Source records
====================
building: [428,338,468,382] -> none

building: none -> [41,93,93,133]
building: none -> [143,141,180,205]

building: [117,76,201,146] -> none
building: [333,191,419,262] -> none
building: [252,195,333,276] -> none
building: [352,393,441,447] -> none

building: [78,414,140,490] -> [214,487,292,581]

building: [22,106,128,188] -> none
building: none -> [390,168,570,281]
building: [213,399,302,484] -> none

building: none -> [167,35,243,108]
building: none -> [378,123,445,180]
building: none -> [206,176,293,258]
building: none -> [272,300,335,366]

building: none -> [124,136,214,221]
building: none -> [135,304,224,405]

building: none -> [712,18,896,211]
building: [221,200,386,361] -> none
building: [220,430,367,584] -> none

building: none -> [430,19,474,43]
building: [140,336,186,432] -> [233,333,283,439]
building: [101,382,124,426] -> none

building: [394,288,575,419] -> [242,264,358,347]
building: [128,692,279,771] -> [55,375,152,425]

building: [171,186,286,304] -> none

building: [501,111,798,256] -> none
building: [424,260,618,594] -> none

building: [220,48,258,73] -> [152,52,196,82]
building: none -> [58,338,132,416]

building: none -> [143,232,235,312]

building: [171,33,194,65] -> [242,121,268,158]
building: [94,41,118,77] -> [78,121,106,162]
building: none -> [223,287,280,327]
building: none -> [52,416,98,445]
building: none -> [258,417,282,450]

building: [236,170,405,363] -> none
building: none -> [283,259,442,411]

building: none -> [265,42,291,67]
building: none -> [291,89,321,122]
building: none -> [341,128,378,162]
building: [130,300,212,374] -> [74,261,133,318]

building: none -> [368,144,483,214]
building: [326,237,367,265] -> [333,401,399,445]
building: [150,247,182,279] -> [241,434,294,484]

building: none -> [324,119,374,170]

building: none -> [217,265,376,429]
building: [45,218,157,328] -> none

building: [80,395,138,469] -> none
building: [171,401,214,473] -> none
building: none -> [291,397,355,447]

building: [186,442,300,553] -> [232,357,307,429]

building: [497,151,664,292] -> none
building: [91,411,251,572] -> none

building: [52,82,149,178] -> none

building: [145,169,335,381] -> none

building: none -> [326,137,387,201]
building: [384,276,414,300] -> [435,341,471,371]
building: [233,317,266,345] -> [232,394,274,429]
====================
### WHAT TO WORK ON:
Copy the data above exactly. Every line must be included.

### COMPLETED EXERCISE:
building: [428,338,468,382] -> none

building: none -> [41,93,93,133]
building: none -> [143,141,180,205]

building: [117,76,201,146] -> none
building: [333,191,419,262] -> none
building: [252,195,333,276] -> none
building: [352,393,441,447] -> none

building: [78,414,140,490] -> [214,487,292,581]

building: [22,106,128,188] -> none
building: none -> [390,168,570,281]
building: [213,399,302,484] -> none

building: none -> [167,35,243,108]
building: none -> [378,123,445,180]
building: none -> [206,176,293,258]
building: none -> [272,300,335,366]

building: none -> [124,136,214,221]
building: none -> [135,304,224,405]

building: none -> [712,18,896,211]
building: [221,200,386,361] -> none
building: [220,430,367,584] -> none

building: none -> [430,19,474,43]
building: [140,336,186,432] -> [233,333,283,439]
building: [101,382,124,426] -> none

building: [394,288,575,419] -> [242,264,358,347]
building: [128,692,279,771] -> [55,375,152,425]

building: [171,186,286,304] -> none

building: [501,111,798,256] -> none
building: [424,260,618,594] -> none

building: [220,48,258,73] -> [152,52,196,82]
building: none -> [58,338,132,416]

building: none -> [143,232,235,312]

building: [171,33,194,65] -> [242,121,268,158]
building: [94,41,118,77] -> [78,121,106,162]
building: none -> [223,287,280,327]
building: none -> [52,416,98,445]
building: none -> [258,417,282,450]

building: [236,170,405,363] -> none
building: none -> [283,259,442,411]

building: none -> [265,42,291,67]
building: none -> [291,89,321,122]
building: none -> [341,128,378,162]
building: [130,300,212,374] -> [74,261,133,318]

building: none -> [368,144,483,214]
building: [326,237,367,265] -> [333,401,399,445]
building: [150,247,182,279] -> [241,434,294,484]

building: none -> [324,119,374,170]

building: none -> [217,265,376,429]
building: [45,218,157,328] -> none

building: [80,395,138,469] -> none
building: [171,401,214,473] -> none
building: none -> [291,397,355,447]

building: [186,442,300,553] -> [232,357,307,429]

building: [497,151,664,292] -> none
building: [91,411,251,572] -> none

building: [52,82,149,178] -> none

building: [145,169,335,381] -> none

building: none -> [326,137,387,201]
building: [384,276,414,300] -> [435,341,471,371]
building: [233,317,266,345] -> [232,394,274,429]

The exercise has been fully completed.